◆ Your instructions ◆
The required lines are those that contain "brown"; pull them out of the data and copy them.

::: Data section :::

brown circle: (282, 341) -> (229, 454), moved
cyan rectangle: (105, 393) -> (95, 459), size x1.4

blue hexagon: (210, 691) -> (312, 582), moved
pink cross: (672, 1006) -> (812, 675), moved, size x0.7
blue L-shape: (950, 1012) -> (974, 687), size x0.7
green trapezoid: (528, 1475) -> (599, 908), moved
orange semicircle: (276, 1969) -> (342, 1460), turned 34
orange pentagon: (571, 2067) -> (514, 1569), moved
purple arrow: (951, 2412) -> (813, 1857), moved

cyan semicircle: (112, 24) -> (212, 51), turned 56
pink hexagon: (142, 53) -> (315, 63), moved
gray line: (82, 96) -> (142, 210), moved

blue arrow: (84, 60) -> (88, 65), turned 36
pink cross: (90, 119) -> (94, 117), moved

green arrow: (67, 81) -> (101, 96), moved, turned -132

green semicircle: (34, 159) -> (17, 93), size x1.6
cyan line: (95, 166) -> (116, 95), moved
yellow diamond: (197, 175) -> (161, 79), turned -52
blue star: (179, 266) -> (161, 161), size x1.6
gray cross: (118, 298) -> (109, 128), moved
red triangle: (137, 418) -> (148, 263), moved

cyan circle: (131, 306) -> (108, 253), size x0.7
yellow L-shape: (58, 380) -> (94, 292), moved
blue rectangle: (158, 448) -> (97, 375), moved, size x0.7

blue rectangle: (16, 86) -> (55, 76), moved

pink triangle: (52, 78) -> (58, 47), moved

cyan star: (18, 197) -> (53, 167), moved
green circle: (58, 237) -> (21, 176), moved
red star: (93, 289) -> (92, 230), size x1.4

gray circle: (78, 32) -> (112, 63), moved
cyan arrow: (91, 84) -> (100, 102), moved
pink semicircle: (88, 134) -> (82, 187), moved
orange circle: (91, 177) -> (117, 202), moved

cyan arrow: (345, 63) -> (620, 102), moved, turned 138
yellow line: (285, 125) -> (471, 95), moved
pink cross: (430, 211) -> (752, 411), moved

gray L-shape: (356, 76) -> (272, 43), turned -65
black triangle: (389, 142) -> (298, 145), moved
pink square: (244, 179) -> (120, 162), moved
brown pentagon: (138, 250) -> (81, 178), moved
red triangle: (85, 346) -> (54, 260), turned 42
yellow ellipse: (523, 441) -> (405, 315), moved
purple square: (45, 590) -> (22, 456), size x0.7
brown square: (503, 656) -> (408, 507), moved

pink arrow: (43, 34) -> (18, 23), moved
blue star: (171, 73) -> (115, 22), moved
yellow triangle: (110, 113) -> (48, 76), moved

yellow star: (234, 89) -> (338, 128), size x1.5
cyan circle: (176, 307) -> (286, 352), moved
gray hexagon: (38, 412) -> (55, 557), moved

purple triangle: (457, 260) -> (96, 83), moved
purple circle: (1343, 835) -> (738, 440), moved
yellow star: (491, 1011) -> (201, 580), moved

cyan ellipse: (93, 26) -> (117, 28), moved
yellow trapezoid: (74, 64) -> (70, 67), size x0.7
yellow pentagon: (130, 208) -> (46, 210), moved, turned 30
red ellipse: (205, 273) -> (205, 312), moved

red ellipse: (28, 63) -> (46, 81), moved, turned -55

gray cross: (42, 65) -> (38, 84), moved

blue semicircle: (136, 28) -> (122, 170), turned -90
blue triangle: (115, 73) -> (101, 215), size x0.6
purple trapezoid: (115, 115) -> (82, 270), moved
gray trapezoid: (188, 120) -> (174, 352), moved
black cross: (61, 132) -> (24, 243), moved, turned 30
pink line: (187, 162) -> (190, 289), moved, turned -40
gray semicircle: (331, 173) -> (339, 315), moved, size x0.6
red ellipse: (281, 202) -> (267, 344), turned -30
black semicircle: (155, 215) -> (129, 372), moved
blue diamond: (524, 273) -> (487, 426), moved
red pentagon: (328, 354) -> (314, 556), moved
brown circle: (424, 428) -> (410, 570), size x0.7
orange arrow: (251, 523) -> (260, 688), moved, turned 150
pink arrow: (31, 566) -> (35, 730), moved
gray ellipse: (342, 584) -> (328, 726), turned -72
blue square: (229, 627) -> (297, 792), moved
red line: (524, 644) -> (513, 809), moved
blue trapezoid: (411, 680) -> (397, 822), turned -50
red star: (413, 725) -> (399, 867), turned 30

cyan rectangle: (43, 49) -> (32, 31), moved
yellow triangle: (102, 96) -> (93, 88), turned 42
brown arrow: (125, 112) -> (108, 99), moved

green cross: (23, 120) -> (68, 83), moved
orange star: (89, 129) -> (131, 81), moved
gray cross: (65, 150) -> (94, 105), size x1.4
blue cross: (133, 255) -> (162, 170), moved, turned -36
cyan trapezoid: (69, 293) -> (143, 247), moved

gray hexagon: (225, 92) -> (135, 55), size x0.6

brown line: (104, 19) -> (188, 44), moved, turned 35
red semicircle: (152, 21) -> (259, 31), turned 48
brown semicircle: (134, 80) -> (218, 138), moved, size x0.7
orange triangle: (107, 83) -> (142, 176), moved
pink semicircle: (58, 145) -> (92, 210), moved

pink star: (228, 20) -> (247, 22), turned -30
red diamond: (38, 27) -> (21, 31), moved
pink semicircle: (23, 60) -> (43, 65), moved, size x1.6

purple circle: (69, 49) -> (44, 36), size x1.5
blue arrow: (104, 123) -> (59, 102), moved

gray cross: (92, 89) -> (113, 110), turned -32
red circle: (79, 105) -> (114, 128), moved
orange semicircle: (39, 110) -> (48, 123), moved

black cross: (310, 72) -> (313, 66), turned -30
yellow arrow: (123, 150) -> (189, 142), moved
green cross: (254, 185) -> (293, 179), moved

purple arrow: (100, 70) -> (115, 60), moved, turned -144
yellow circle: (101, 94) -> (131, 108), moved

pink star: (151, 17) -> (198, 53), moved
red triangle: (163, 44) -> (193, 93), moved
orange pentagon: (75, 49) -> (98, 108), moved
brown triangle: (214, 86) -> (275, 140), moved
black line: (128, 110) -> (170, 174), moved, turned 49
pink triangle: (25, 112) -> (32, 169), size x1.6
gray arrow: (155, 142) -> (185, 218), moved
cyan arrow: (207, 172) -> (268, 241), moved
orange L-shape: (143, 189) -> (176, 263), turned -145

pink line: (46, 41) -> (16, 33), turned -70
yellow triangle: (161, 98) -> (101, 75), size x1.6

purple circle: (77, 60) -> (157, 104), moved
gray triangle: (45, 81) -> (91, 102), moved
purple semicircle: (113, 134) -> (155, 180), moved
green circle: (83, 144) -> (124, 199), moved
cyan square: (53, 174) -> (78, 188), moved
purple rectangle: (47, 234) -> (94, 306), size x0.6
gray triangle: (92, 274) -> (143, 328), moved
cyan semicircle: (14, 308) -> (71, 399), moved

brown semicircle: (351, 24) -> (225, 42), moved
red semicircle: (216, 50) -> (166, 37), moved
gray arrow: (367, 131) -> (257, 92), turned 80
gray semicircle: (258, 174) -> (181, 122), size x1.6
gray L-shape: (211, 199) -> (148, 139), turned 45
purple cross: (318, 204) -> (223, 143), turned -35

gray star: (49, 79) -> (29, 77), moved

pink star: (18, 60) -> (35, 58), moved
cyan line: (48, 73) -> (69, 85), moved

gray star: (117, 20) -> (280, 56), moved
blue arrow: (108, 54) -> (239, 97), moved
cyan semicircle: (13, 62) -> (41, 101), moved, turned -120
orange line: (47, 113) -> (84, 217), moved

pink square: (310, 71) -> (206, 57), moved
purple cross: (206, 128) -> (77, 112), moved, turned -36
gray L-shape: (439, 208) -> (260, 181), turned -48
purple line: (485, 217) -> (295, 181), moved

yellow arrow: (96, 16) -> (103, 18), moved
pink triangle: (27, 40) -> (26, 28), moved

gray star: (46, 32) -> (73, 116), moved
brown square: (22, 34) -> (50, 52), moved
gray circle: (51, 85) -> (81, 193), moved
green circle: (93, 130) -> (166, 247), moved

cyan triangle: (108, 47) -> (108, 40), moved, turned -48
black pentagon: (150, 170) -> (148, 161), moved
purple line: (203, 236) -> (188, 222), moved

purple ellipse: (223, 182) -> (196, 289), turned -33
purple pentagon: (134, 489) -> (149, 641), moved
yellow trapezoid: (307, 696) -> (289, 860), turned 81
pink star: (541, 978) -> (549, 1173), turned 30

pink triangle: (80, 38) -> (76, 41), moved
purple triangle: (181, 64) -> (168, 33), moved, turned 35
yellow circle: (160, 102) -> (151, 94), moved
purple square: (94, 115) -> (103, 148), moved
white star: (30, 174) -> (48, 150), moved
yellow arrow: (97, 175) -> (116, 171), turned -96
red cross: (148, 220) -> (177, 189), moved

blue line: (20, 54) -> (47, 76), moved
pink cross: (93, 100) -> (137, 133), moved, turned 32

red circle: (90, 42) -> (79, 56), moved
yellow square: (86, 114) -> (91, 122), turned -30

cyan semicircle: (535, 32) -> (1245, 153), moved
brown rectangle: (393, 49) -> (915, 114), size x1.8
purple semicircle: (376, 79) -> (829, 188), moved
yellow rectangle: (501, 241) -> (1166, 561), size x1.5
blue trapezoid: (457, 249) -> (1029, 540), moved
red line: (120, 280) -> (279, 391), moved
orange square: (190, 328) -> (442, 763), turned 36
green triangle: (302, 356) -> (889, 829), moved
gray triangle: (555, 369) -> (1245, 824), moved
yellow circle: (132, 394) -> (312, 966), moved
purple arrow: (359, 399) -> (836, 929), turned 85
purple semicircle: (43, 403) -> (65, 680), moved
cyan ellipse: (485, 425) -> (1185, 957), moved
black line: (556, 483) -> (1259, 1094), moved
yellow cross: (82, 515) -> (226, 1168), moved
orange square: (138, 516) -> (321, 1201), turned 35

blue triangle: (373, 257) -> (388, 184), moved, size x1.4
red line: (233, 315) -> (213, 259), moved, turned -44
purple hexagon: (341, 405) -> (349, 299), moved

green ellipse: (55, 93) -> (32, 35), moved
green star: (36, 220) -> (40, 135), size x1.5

:::

◆ Exercise solution ◆
brown circle: (282, 341) -> (229, 454), moved
brown pentagon: (138, 250) -> (81, 178), moved
brown square: (503, 656) -> (408, 507), moved
brown circle: (424, 428) -> (410, 570), size x0.7
brown arrow: (125, 112) -> (108, 99), moved
brown line: (104, 19) -> (188, 44), moved, turned 35
brown semicircle: (134, 80) -> (218, 138), moved, size x0.7
brown triangle: (214, 86) -> (275, 140), moved
brown semicircle: (351, 24) -> (225, 42), moved
brown square: (22, 34) -> (50, 52), moved
brown rectangle: (393, 49) -> (915, 114), size x1.8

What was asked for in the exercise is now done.